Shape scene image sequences
Content starts
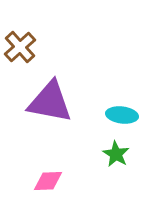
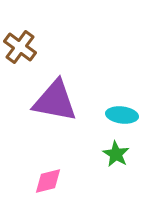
brown cross: rotated 12 degrees counterclockwise
purple triangle: moved 5 px right, 1 px up
pink diamond: rotated 12 degrees counterclockwise
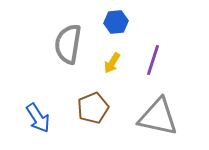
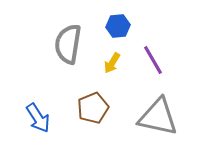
blue hexagon: moved 2 px right, 4 px down
purple line: rotated 48 degrees counterclockwise
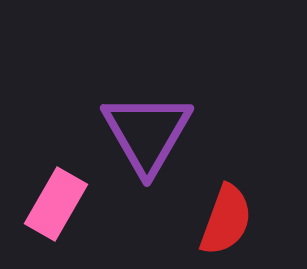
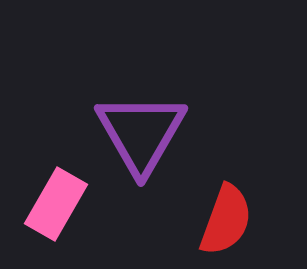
Content ends
(Task):
Only the pictures are to be omitted; the records above must otherwise be reproduced exactly.

(Output):
brown cross: rotated 12 degrees counterclockwise
purple triangle: moved 5 px right, 1 px up
pink diamond: rotated 12 degrees counterclockwise
blue hexagon: moved 2 px right, 4 px down
purple line: rotated 48 degrees counterclockwise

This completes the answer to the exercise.